::: Material for this task :::
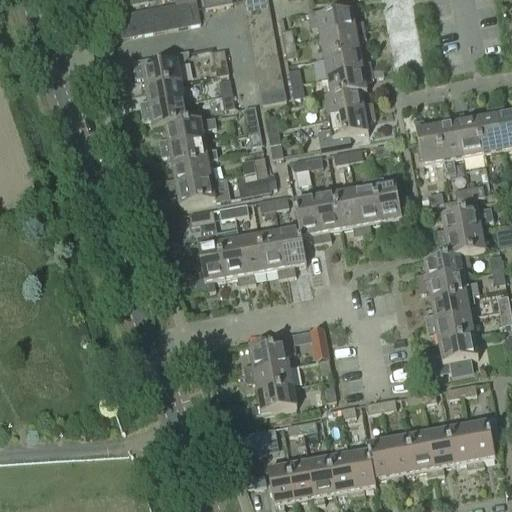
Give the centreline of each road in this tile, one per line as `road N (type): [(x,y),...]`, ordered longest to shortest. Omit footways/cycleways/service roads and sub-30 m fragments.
road 1 (residential): [(149,346),(28,0)]
road 2 (residential): [(378,402),(365,333),(336,312),(149,346)]
road 3 (residential): [(205,511),(149,346)]
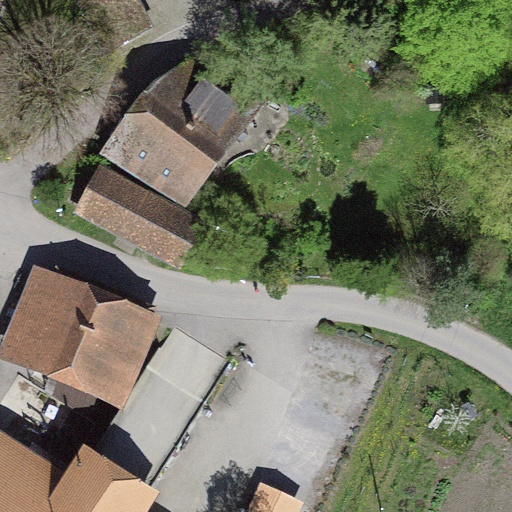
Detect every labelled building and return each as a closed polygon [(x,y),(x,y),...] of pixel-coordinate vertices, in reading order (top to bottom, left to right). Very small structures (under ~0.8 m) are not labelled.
[(0,0),(0,108),(36,0),(0,0)] [(115,0),(130,24),(153,11),(146,0),(115,0)] [(246,114),(186,68),(162,101),(160,100),(133,136),(137,139),(120,162),(106,153),(105,154),(179,202),(246,114)] [(200,231),(99,174),(80,208),(180,264),(200,231)] [(143,334),(19,283),(0,328),(0,381),(106,425),(143,334)] [(82,481),(135,511),(137,511),(227,363),(173,330),(82,481)] [(45,482),(0,455),(0,511),(135,511),(82,481),(56,465),(45,482)]
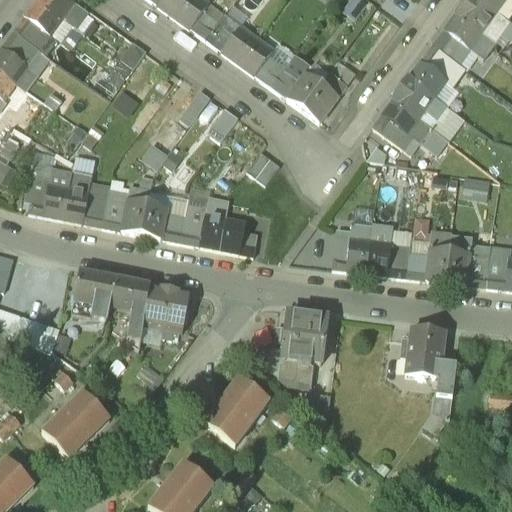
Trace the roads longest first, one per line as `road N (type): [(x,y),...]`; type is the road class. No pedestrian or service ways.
road 1 (residential): [(112,0),(284,130),(316,173),(446,0)]
road 2 (residential): [(245,288),(224,332),(80,511)]
road 3 (residential): [(245,288),(511,323)]
road 4 (residential): [(0,231),(55,252),(245,288)]
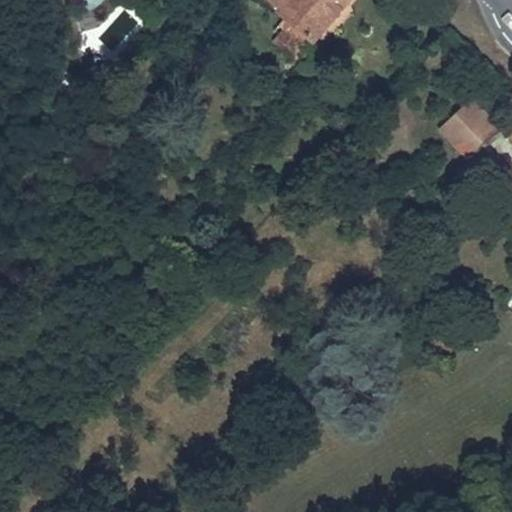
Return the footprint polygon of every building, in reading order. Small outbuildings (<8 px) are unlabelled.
[(301,45),(339,0),(260,0),(268,7),(261,15),(274,26),(264,37),(275,47),(287,33),(301,45)] [(485,132),(451,103),(425,132),(456,162),(464,148),(471,140),(485,132)] [(511,119),(496,139),(511,154),(511,119)] [(206,236),(215,248),(230,238),(220,225),(206,236)] [(445,354),(459,332),(441,320),(427,342),(445,354)]
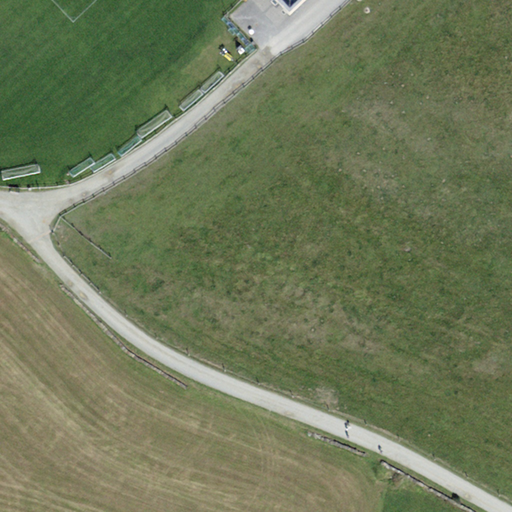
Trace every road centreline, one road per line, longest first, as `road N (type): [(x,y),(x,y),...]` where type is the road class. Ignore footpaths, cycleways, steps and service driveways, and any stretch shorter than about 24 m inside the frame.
road 1 (track): [(500,511),(341,424),(239,388),(138,339),(55,261),(26,213)]
road 2 (track): [(26,213),(132,166),(223,102),(328,0)]
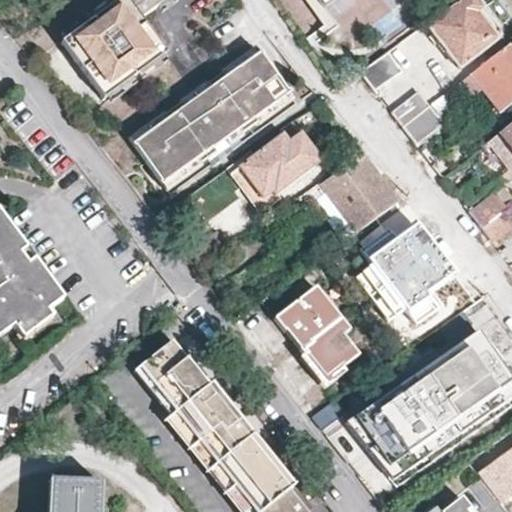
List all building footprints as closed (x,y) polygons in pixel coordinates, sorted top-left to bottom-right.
[(124,0),(122,1),(99,19),(91,24),(65,43),(62,46),(105,104),(108,102),(133,83),(140,77),(165,59),(168,57),(142,22),(159,10),(172,0),(124,0)] [(99,19),(122,1),(121,0),(111,0),(94,13),(99,19)] [(177,2),(175,0),(172,0),(159,10),(161,14),(177,2)] [(475,15),(483,9),(475,0),(458,0),(425,26),(458,69),(478,54),(474,49),(491,35),(475,15)] [(503,35),(483,9),(475,15),(491,35),(474,49),(478,54),(503,35)] [(65,43),(91,24),(87,18),(61,37),(65,43)] [(402,43),(360,74),(374,92),(388,82),(383,73),(409,53),(402,43)] [(511,50),(508,45),(470,75),(482,90),(500,114),(511,105),(511,50)] [(238,68),(259,53),(255,47),(233,62),(238,68)] [(290,96),(259,53),(238,68),(223,79),(220,76),(206,86),(209,89),(195,99),(182,108),(180,105),(163,118),(166,120),(152,131),(133,145),(165,188),(185,173),(197,164),(201,168),(216,156),(214,152),(227,142),(240,132),(242,135),(257,125),(255,122),(268,112),(290,96)] [(169,65),(165,59),(140,77),(144,84),(169,65)] [(223,79),(238,68),(233,62),(219,73),(220,76),(223,79)] [(470,75),(459,83),(471,99),(475,95),(476,96),(482,90),(470,75)] [(209,89),(206,86),(203,80),(189,90),(195,99),(209,89)] [(137,89),(133,83),(108,102),(112,108),(137,89)] [(182,108),(195,99),(189,90),(176,100),(180,105),(182,108)] [(416,94),(391,114),(402,128),(428,108),(416,94)] [(294,102),(290,96),(268,112),(273,118),(294,102)] [(428,108),(402,128),(417,147),(444,126),(438,118),(452,108),(442,96),(428,108)] [(273,118),(268,112),(255,122),(257,125),(259,128),(273,118)] [(166,120),(163,118),(161,115),(147,125),(152,131),(166,120)] [(133,145),(152,131),(147,125),(128,139),(133,145)] [(511,128),(509,131),(500,138),(498,136),(487,145),(511,176),(511,128)] [(246,141),(242,135),(240,132),(227,142),(233,151),(246,141)] [(268,189),(271,194),(319,159),(301,134),(288,144),(282,135),(229,175),(239,190),(249,183),(259,196),(268,189)] [(220,161),(233,151),(227,142),(214,152),(216,156),(220,161)] [(321,184),(319,182),(304,192),(280,210),(287,220),(313,203),(327,193),(355,234),(399,203),(382,182),(361,156),(321,184)] [(185,173),(189,179),(202,169),(201,168),(197,164),(185,173)] [(185,173),(165,188),(169,193),(189,179),(185,173)] [(275,198),(271,194),(268,189),(259,196),(249,183),(239,190),(235,193),(250,215),(275,198)] [(511,200),(501,187),(469,213),(483,231),(501,217),(511,207),(511,200)] [(355,234),(327,193),(313,203),(341,244),(355,234)] [(431,249),(400,210),(368,234),(399,273),(431,249)] [(165,215),(156,221),(161,229),(171,222),(165,215)] [(0,216),(0,329),(9,323),(13,330),(17,334),(47,312),(64,299),(34,262),(28,267),(18,254),(25,249),(0,216)] [(501,217),(483,231),(493,243),(511,228),(501,217)] [(221,247),(212,235),(190,251),(197,263),(221,247)] [(331,327),(339,321),(314,289),(283,312),(308,344),(298,351),(302,357),(323,384),(342,370),(357,359),(340,337),(331,327)] [(461,311),(449,293),(396,328),(406,343),(407,343),(410,347),(416,343),(435,330),(461,311)] [(471,324),(461,311),(435,330),(447,344),(471,324)] [(51,318),(47,312),(17,334),(21,341),(51,318)] [(308,344),(283,312),(272,320),(283,334),(284,333),(298,351),(308,344)] [(347,332),(339,321),(331,327),(340,337),(347,332)] [(0,339),(13,330),(9,323),(0,329),(0,339)] [(495,359),(474,334),(351,418),(397,484),(511,405),(511,373),(498,356),(495,359)] [(176,342),(141,368),(254,511),(261,511),(289,489),(176,342)] [(346,374),(342,370),(323,384),(302,357),(297,361),(322,393),(346,374)] [(254,511),(141,368),(136,371),(246,511),(254,511)] [(336,400),(310,418),(321,431),(346,413),(336,400)] [(511,449),(479,473),(500,502),(511,493),(511,478),(511,476),(511,475),(511,449)] [(100,511),(101,483),(51,482),(49,511),(100,511)] [(306,511),(289,489),(261,511),(306,511)] [(401,496),(407,503),(412,498),(407,492),(401,496)] [(469,511),(462,502),(449,511),(469,511)]
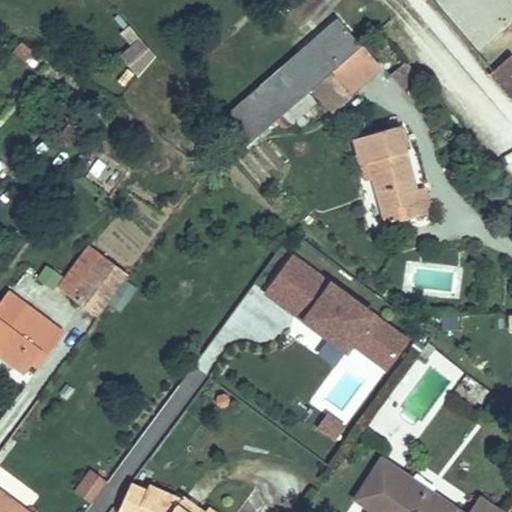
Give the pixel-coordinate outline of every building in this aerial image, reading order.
[(416,0),(424,8),(432,0),(416,0)] [(340,22),(226,124),(249,151),(313,94),(332,115),(380,72),(362,51),(364,49),(340,22)] [(130,46),(119,57),(136,76),(157,57),(128,25),(118,34),(130,46)] [(25,51),(16,45),(11,51),(21,57),(25,51)] [(511,55),(487,78),(510,103),(511,101),(511,55)] [(371,161),(371,164),(389,227),(421,218),(415,195),(413,188),(417,187),(408,153),(407,152),(411,151),(405,129),(358,142),(364,163),(371,161)] [(428,191),(415,195),(421,218),(422,222),(436,218),(428,191)] [(388,373),(412,339),(291,254),(260,296),(351,360),(357,351),(388,373)] [(67,297),(95,318),(126,277),(98,256),(67,297)] [(44,266),(37,279),(53,288),(61,275),(44,266)] [(3,292),(0,295),(0,354),(25,373),(42,352),(46,356),(61,336),(3,292)] [(313,431),(337,443),(377,366),(352,353),(338,380),(339,380),(313,431)] [(453,509),(369,456),(344,493),(360,504),(373,511),(499,511),(500,511),(465,490),(453,509)] [(106,482),(91,471),(74,493),(89,504),(106,482)] [(194,511),(173,497),(171,502),(141,491),(140,496),(121,488),(112,511),(194,511)] [(24,511),(0,493),(0,511),(24,511)]
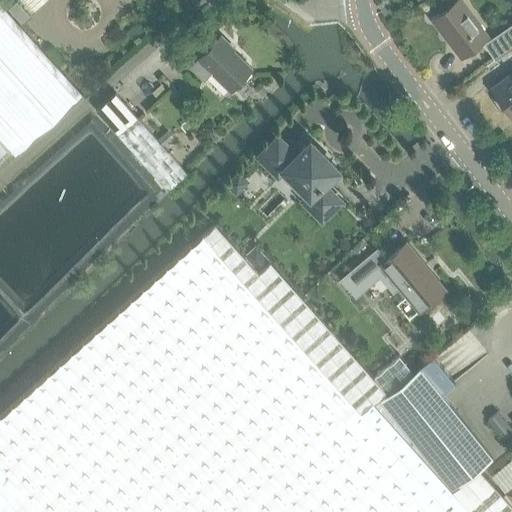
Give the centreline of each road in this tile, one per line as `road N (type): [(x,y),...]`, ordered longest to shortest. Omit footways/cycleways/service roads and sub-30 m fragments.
road 1 (unclassified): [(0,178),(193,0)]
road 2 (tertiary): [(511,214),(389,57),(361,0)]
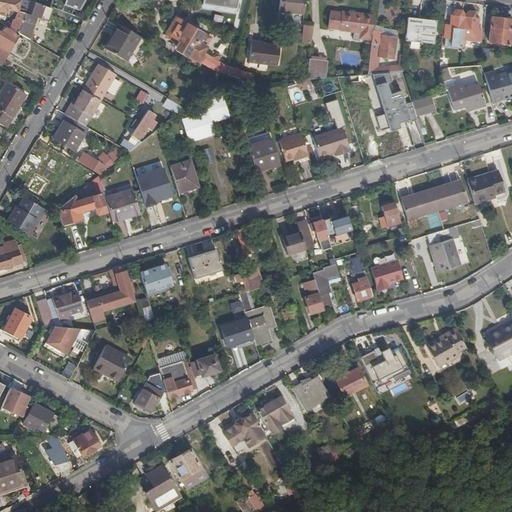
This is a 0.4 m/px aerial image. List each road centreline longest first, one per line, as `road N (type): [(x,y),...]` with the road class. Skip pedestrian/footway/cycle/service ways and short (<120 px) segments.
road 1 (residential): [(511,131),(0,290)]
road 2 (residential): [(511,262),(456,296),(347,326),(148,440)]
road 3 (tertiary): [(0,181),(106,0)]
road 4 (residential): [(148,440),(0,354)]
road 5 (residential): [(148,440),(36,511)]
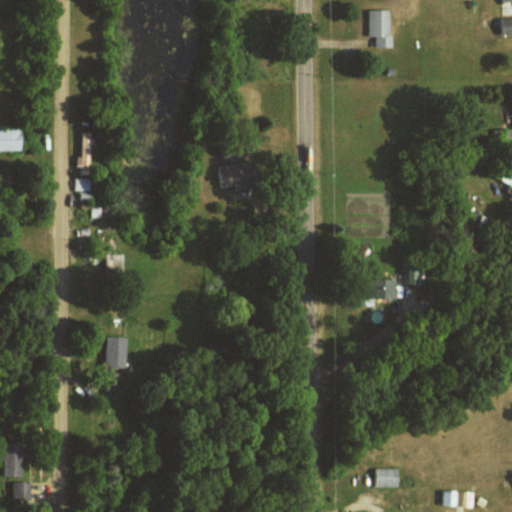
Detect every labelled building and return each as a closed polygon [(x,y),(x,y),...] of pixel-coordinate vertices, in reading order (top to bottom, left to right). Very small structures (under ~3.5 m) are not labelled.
[(387,10),(363,10),(364,37),(370,37),(370,48),(387,47),(387,10)] [(511,17),(494,19),(495,35),(511,34),(511,17)] [(511,99),(507,100),(509,134),(500,134),(500,144),(511,142),(511,99)] [(18,129),(0,128),(0,150),(17,151),(18,129)] [(73,172),(86,172),(87,133),(76,132),(75,157),(74,157),(73,172)] [(238,165),(213,166),(213,186),(239,185),(238,165)] [(86,191),(86,178),(71,178),(71,191),(86,191)] [(87,206),(86,218),(107,219),(108,207),(87,206)] [(118,254),(95,254),(95,276),(117,276),(118,254)] [(394,279),(362,280),(362,300),(395,299),(394,279)] [(98,368),(120,368),(120,338),(99,337),(98,368)] [(101,390),(114,390),(115,372),(101,372),(101,390)] [(0,476),(17,476),(17,443),(0,443),(0,476)] [(394,468),(369,469),(369,487),(395,486),(394,468)] [(8,482),(9,502),(25,501),(24,482),(8,482)] [(436,506),(469,507),(470,492),(437,491),(436,506)]
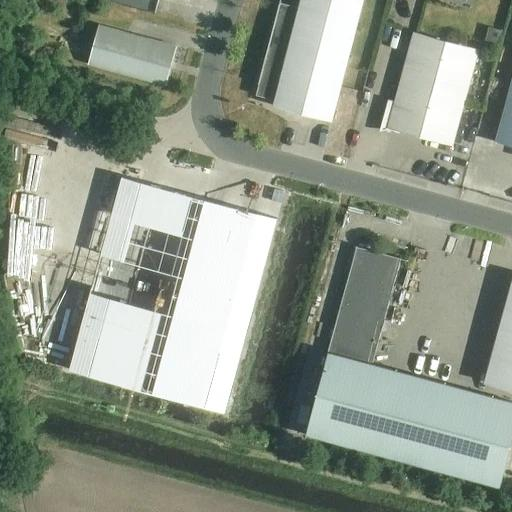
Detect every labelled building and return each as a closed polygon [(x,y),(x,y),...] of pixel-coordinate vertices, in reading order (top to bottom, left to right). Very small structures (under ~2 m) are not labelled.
[(299,0),(298,8),(279,3),(279,0),(258,85),(259,85),(256,96),(274,101),(273,106),(331,122),(363,0),(299,0)] [(165,86),(176,47),(99,26),(88,65),(165,86)] [(388,100),(381,127),(387,129),(452,146),(478,50),(413,32),(394,102),(388,100)] [(511,78),(495,142),(511,146),(511,78)] [(116,92),(140,98),(143,85),(120,79),(116,92)] [(0,299),(75,322),(115,189),(35,166),(0,282),(0,299)] [(121,176),(69,371),(224,413),(276,218),(121,176)] [(499,488),(511,439),(511,403),(372,365),(400,259),(356,247),(327,353),(305,435),(499,488)] [(511,358),(501,400),(511,403),(511,358)]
:::
Job
How many lines in the records above contain the word "vertices"? Reply with the number alone.

Full response
3